#### [Material supplied]

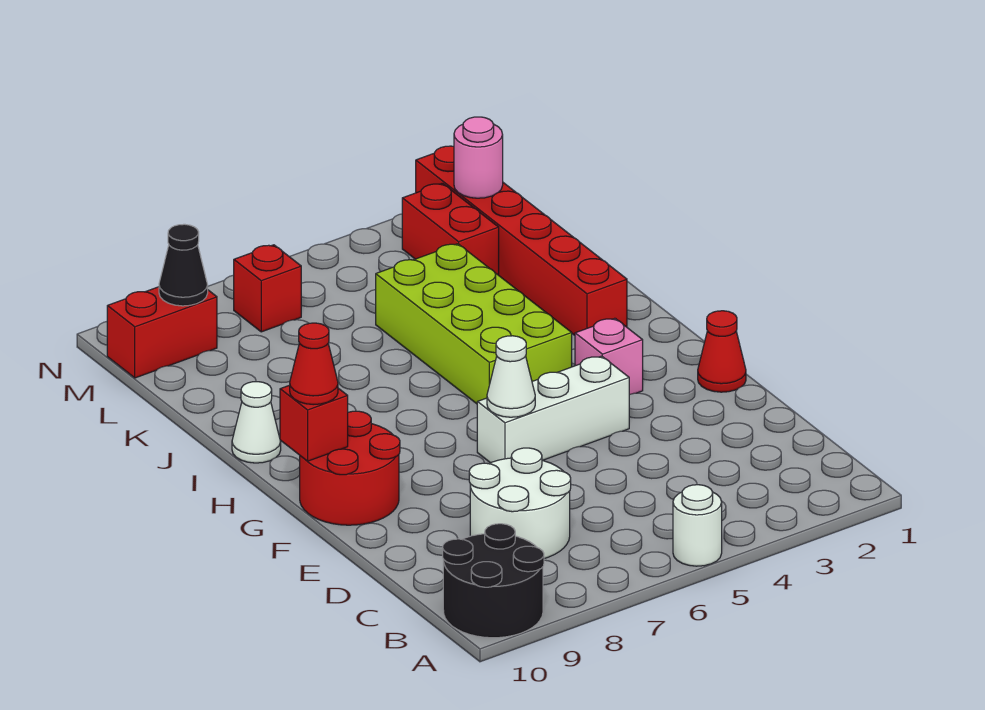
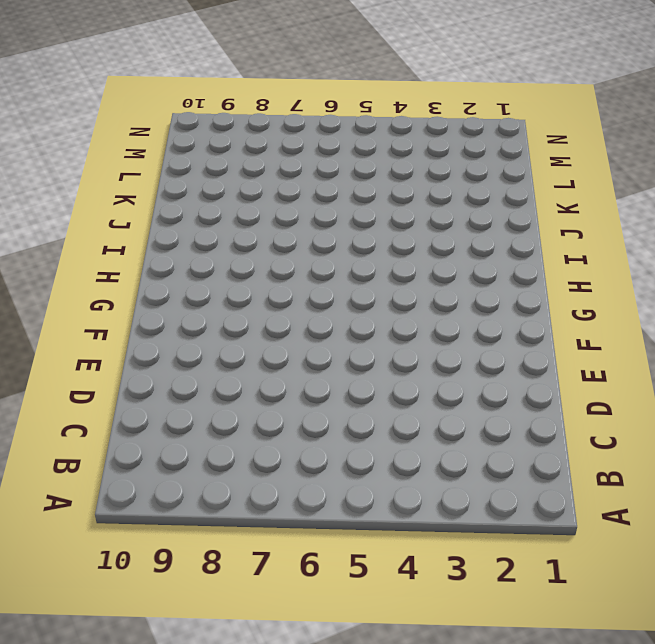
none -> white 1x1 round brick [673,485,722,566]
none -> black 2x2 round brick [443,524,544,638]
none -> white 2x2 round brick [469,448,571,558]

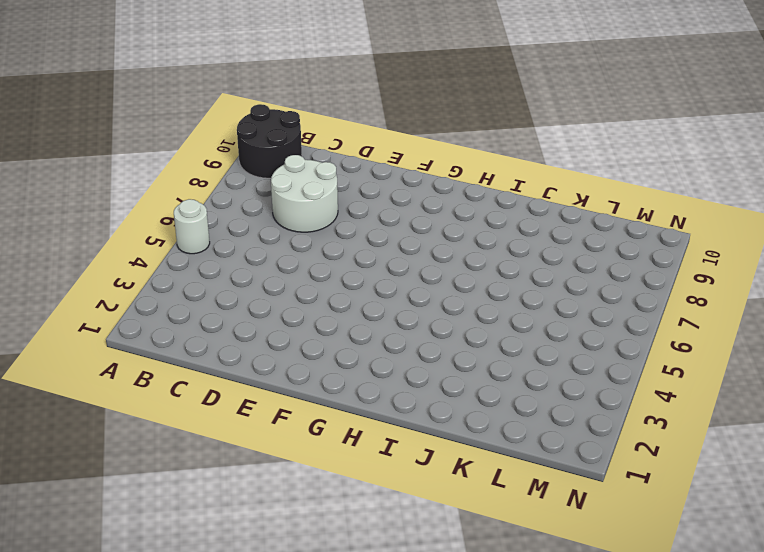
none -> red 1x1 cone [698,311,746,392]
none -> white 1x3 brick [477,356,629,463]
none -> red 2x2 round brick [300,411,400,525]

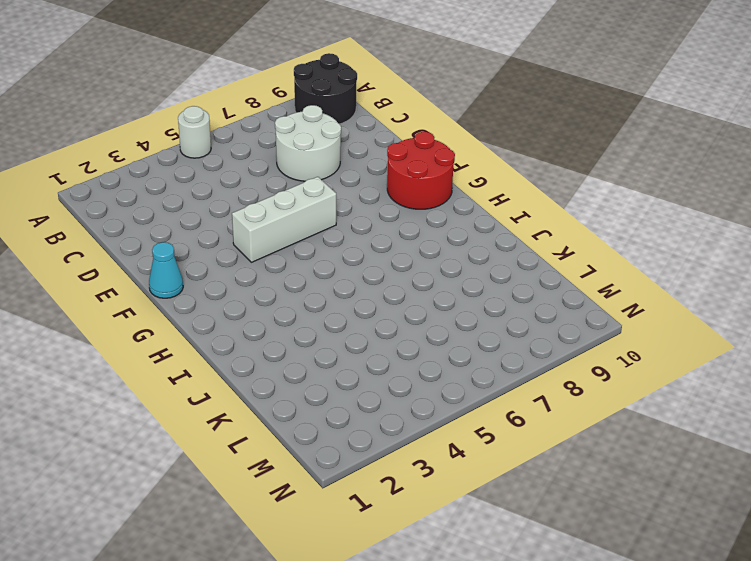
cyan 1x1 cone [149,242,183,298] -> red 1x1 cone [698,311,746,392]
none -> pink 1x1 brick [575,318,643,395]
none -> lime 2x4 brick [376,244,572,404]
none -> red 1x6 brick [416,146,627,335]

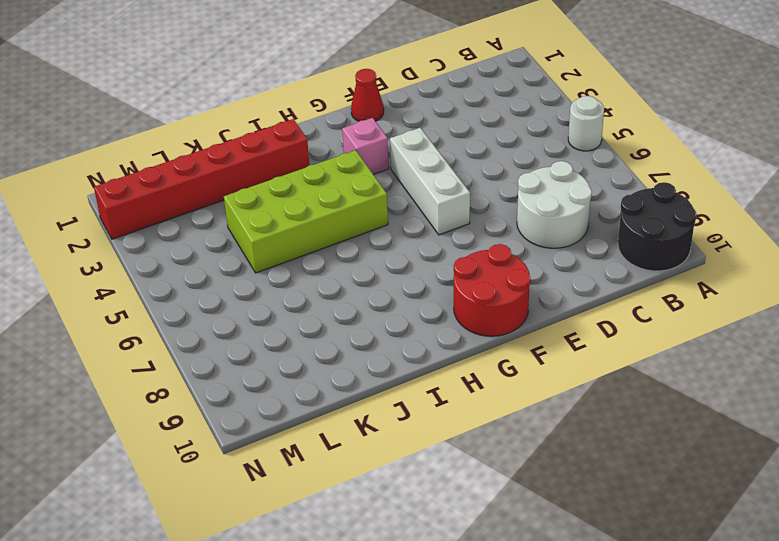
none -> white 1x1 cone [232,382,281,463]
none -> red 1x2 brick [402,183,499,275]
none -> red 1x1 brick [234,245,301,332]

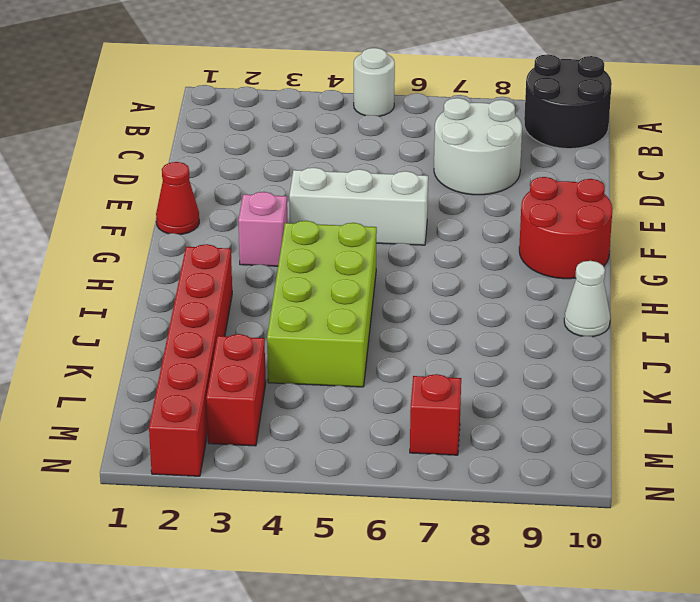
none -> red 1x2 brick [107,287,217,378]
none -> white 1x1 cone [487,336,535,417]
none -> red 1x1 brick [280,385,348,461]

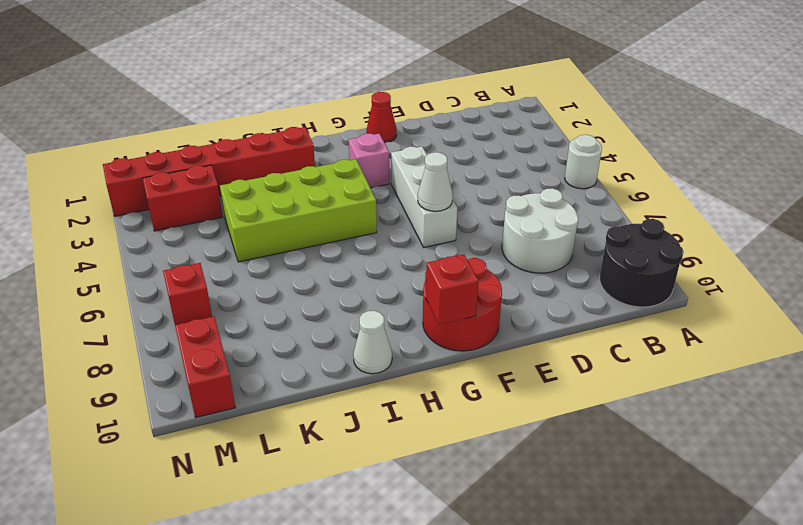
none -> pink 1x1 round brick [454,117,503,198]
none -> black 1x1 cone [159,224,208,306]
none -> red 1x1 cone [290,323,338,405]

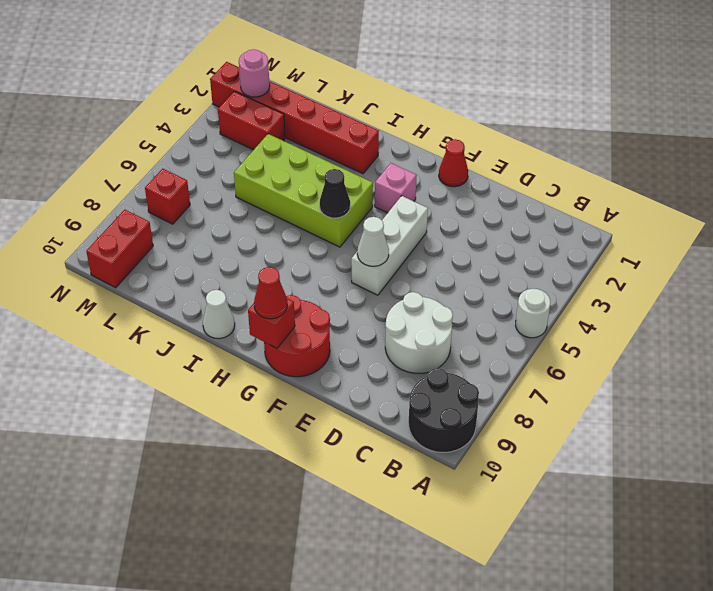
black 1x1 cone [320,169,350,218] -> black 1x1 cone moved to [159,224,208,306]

#### [What the exercise asks]
The entries above should be written out in full, and any picture in them left out.

#### [Written response]
none -> white 1x1 round brick [673,485,722,566]
none -> black 2x2 round brick [443,524,544,638]
none -> white 2x2 round brick [469,448,571,558]

none -> red 1x1 cone [698,311,746,392]
none -> white 1x3 brick [477,356,629,463]
none -> red 2x2 round brick [300,411,400,525]

cyan 1x1 cone [149,242,183,298] -> red 1x1 cone [698,311,746,392]
none -> pink 1x1 brick [575,318,643,395]
none -> lime 2x4 brick [376,244,572,404]
none -> red 1x6 brick [416,146,627,335]

none -> white 1x1 cone [232,382,281,463]
none -> red 1x2 brick [402,183,499,275]
none -> red 1x1 brick [234,245,301,332]

none -> red 1x2 brick [107,287,217,378]
none -> white 1x1 cone [487,336,535,417]
none -> red 1x1 brick [280,385,348,461]

none -> pink 1x1 round brick [454,117,503,198]
none -> black 1x1 cone [159,224,208,306]
none -> red 1x1 cone [290,323,338,405]

black 1x1 cone [320,169,350,218] -> black 1x1 cone moved to [159,224,208,306]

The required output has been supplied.